====== RECORDS
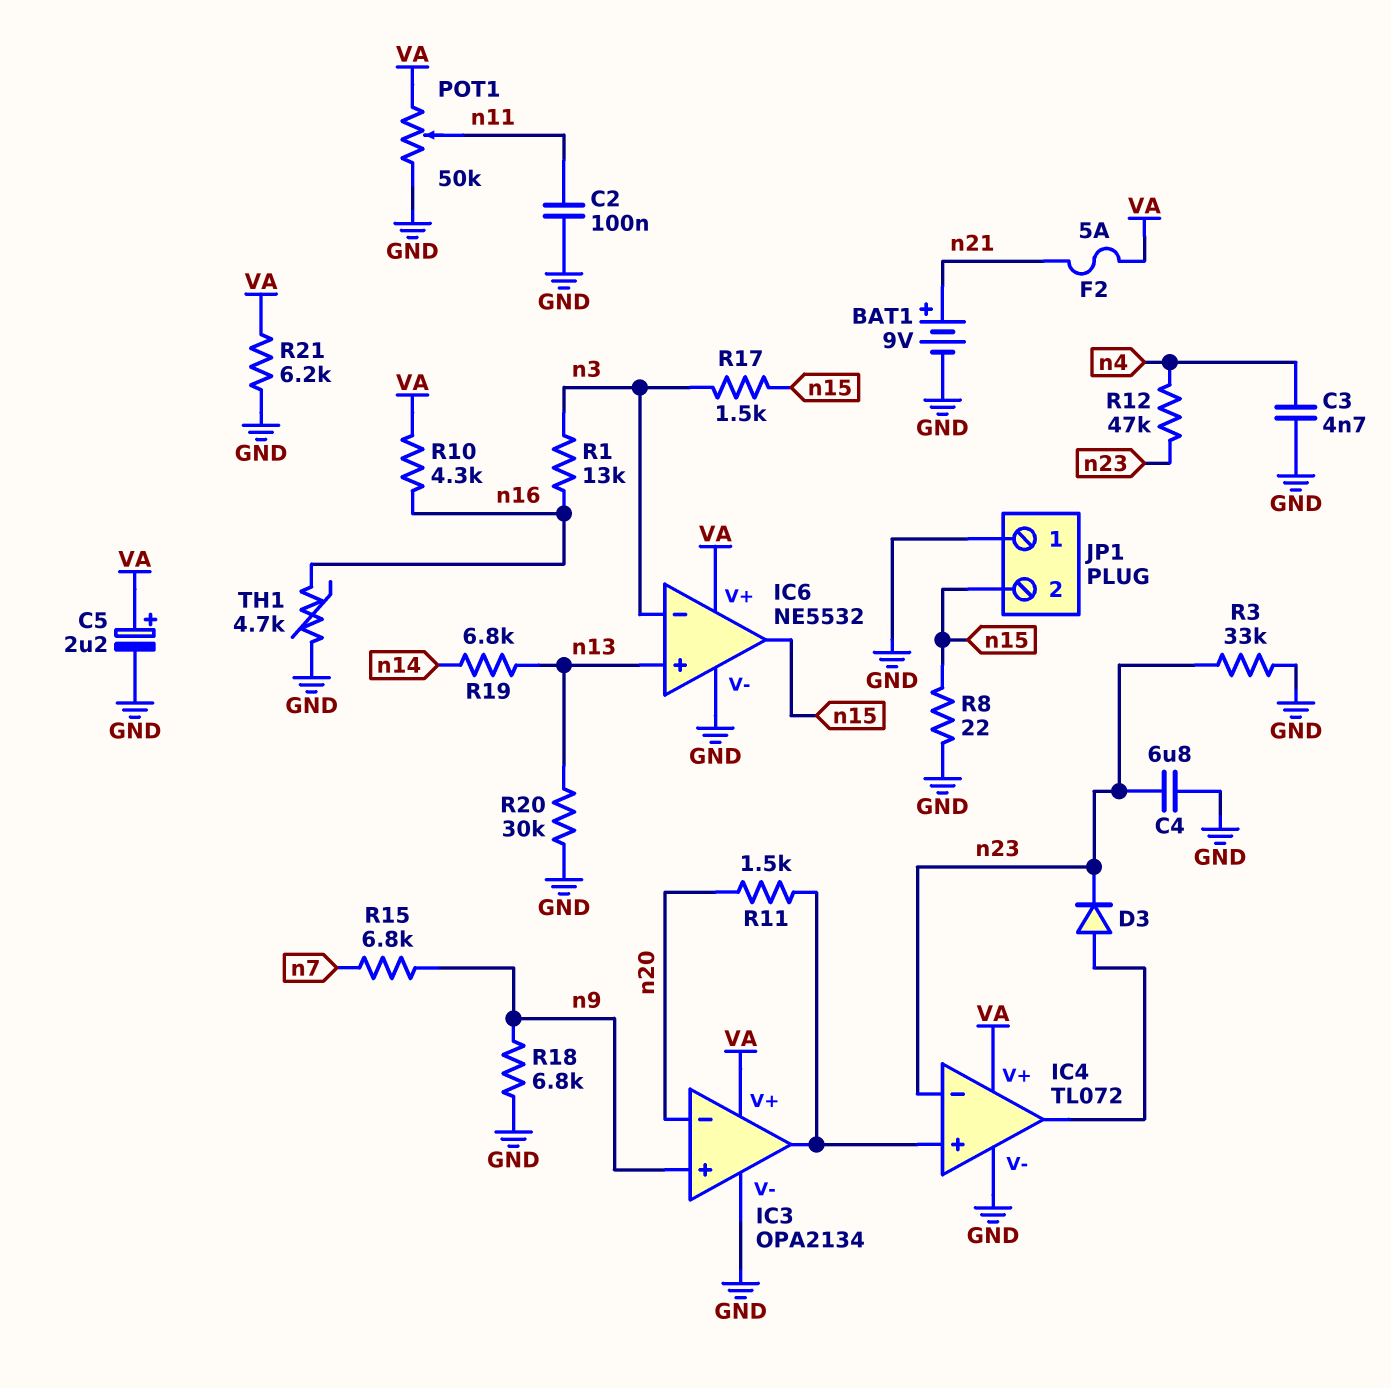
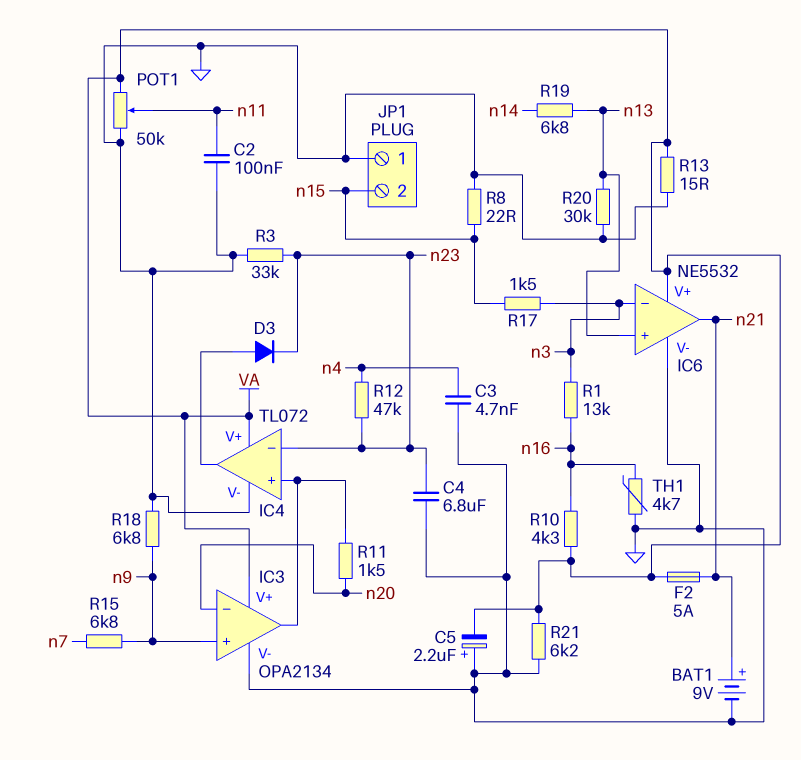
C5: 2.2uF (plus VA, minus GND) -> 2.2uF (plus GND, minus VA)
IC6 pin out: n15 -> n21
R13: none -> 15 (GND, VA)

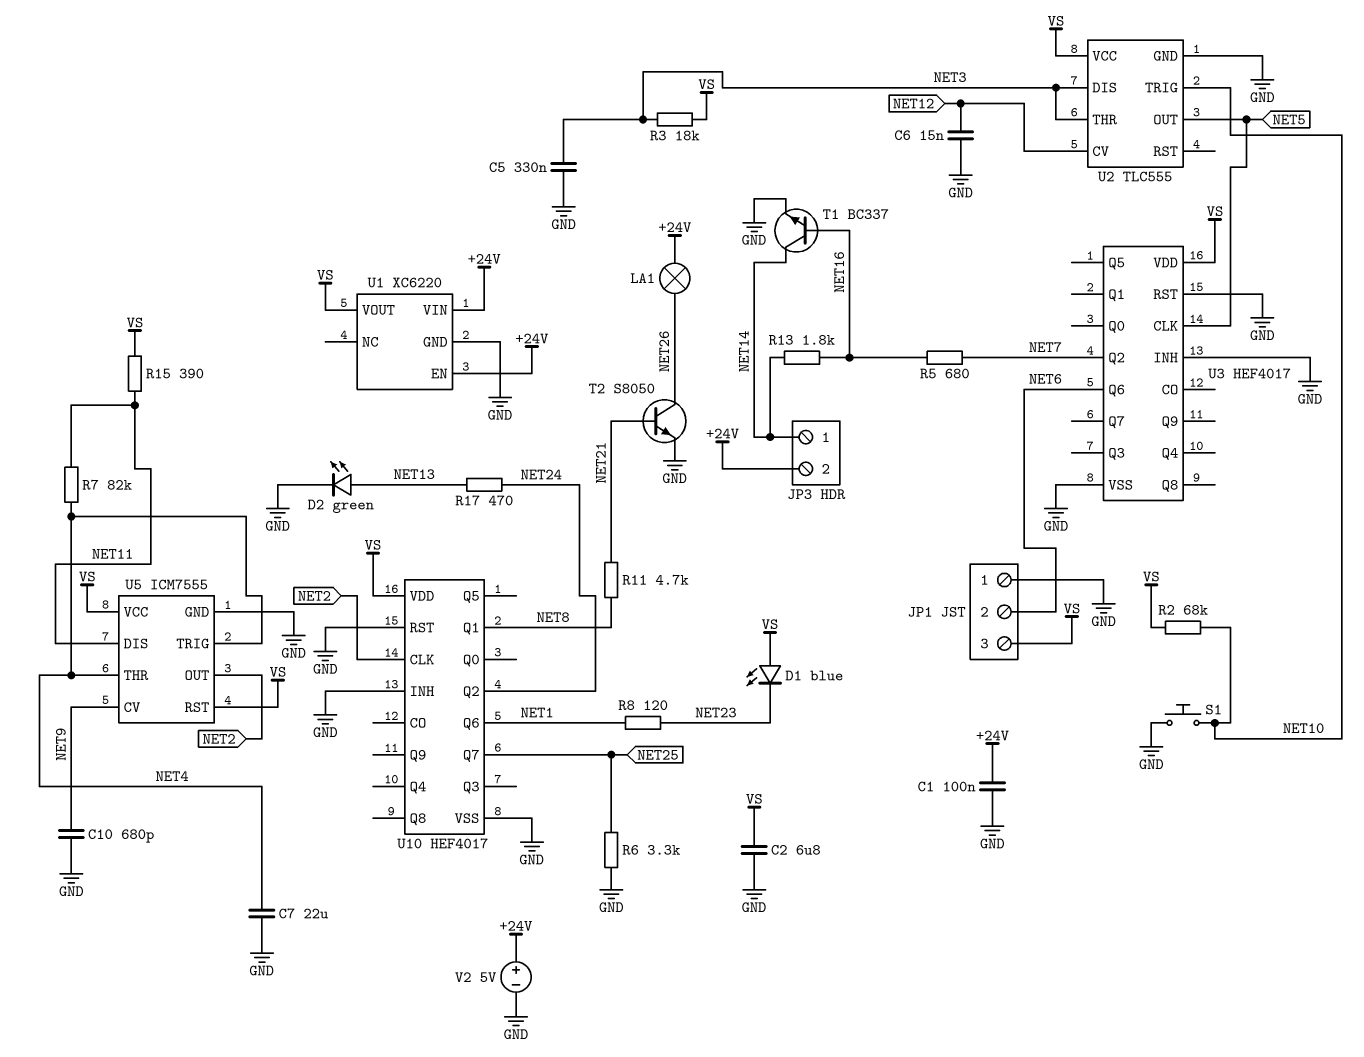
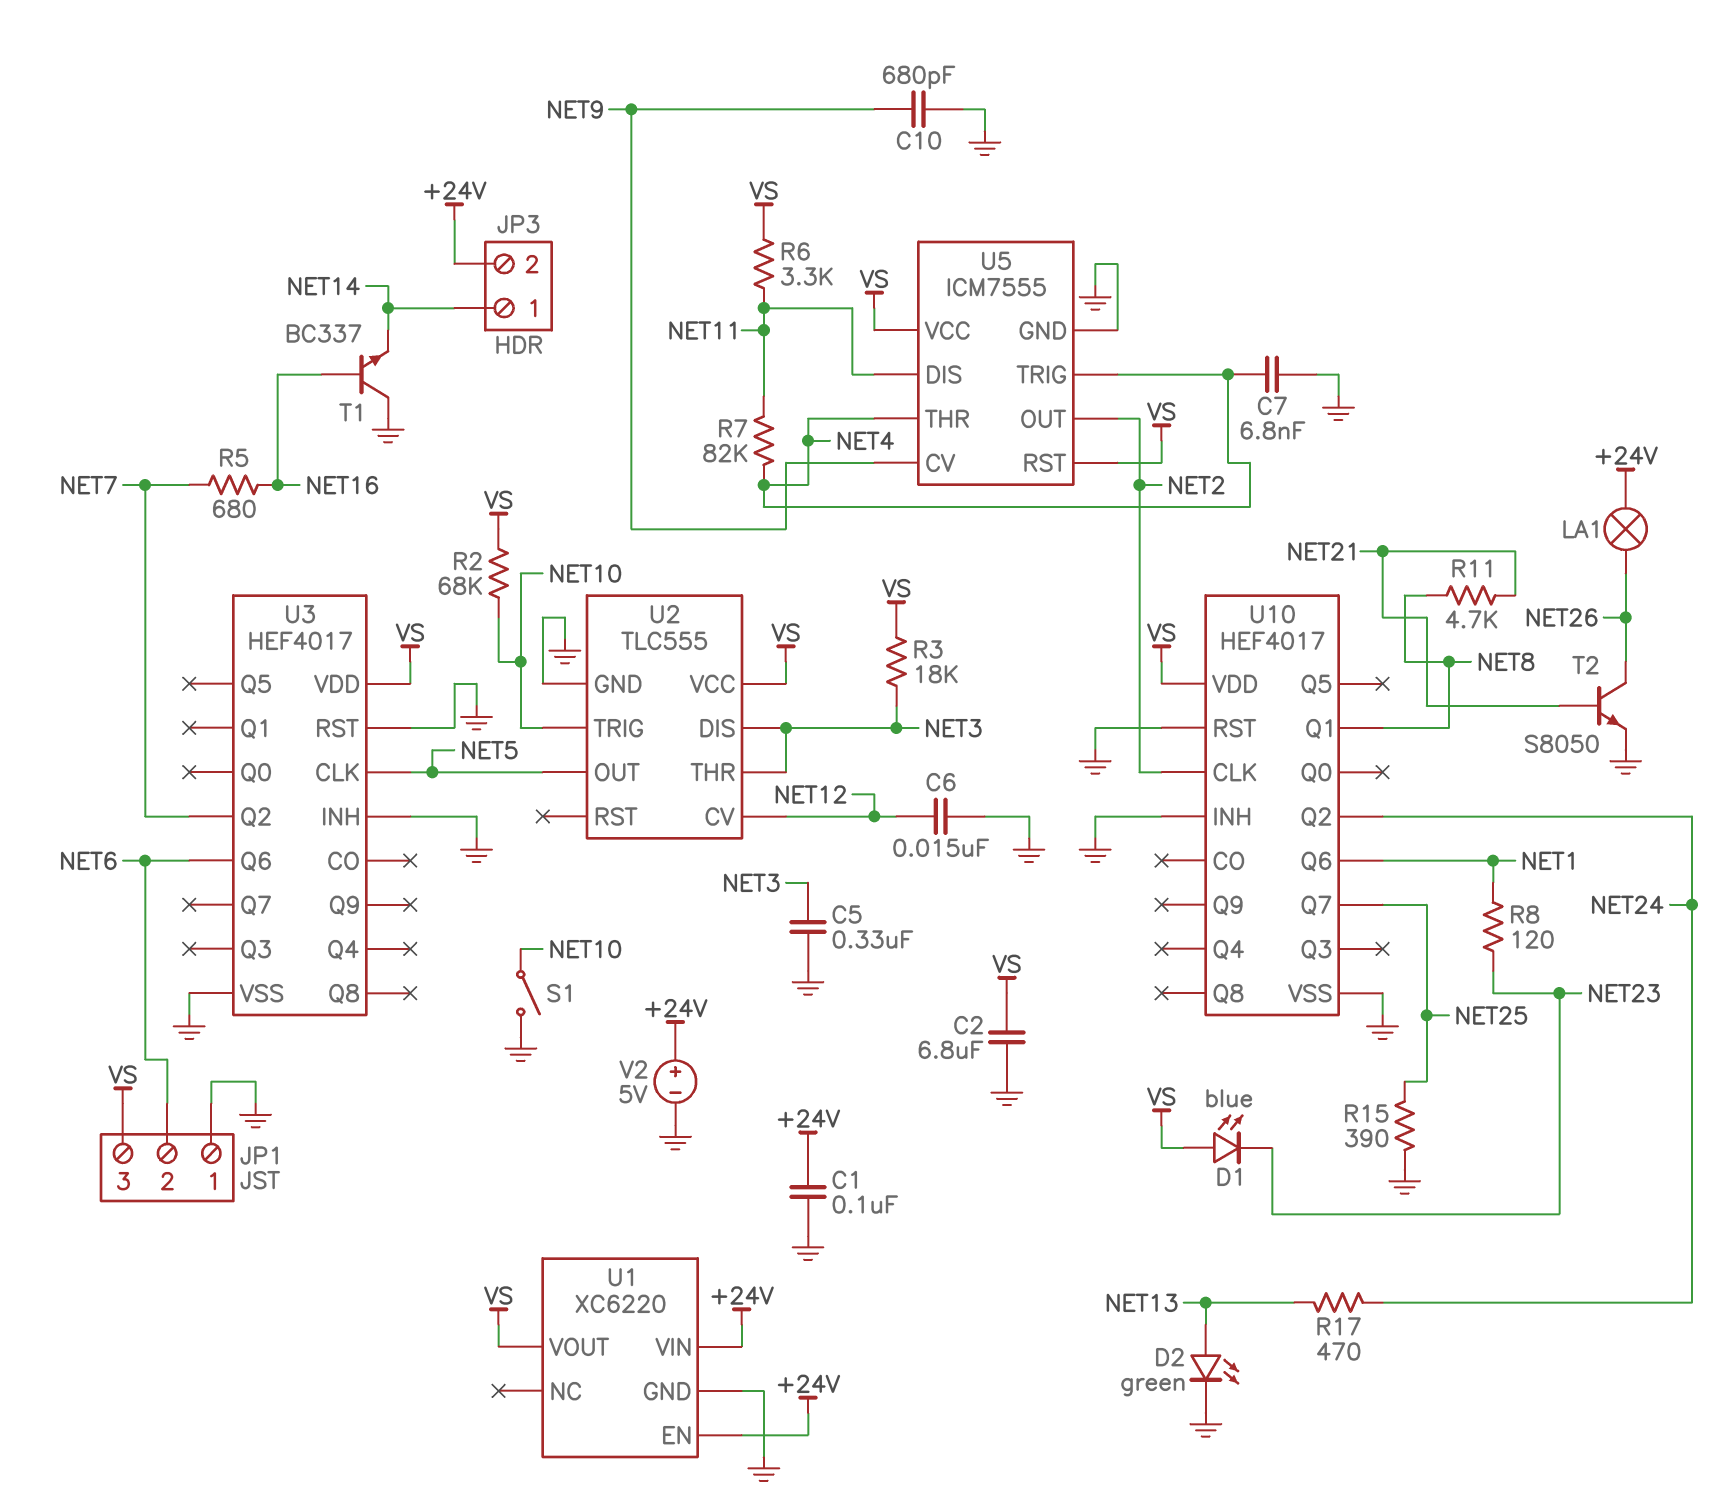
C7: 22uF (GND, NET4) -> 6.8nF (GND, NET4)
R6: 3.3k (GND, NET25) -> 3.3k (NET11, VS)
R13: 1.8k (NET14, NET16) -> none
R15: 390 (NET11, VS) -> 390 (GND, NET25)
S1: button (GND, NET10) -> switch (GND, NET10)
T1: NPN BC337 (B NET16, C NET14, E GND) -> NPN BC337 (B NET16, C GND, E NET14)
============
PROMPT:
Leaving out the pictures, print every record exactly as written.

ANSWER FOR THIS EXERCISE:
C5: 2.2uF (plus VA, minus GND) -> 2.2uF (plus GND, minus VA)
IC6 pin out: n15 -> n21
R13: none -> 15 (GND, VA)

C7: 22uF (GND, NET4) -> 6.8nF (GND, NET4)
R6: 3.3k (GND, NET25) -> 3.3k (NET11, VS)
R13: 1.8k (NET14, NET16) -> none
R15: 390 (NET11, VS) -> 390 (GND, NET25)
S1: button (GND, NET10) -> switch (GND, NET10)
T1: NPN BC337 (B NET16, C NET14, E GND) -> NPN BC337 (B NET16, C GND, E NET14)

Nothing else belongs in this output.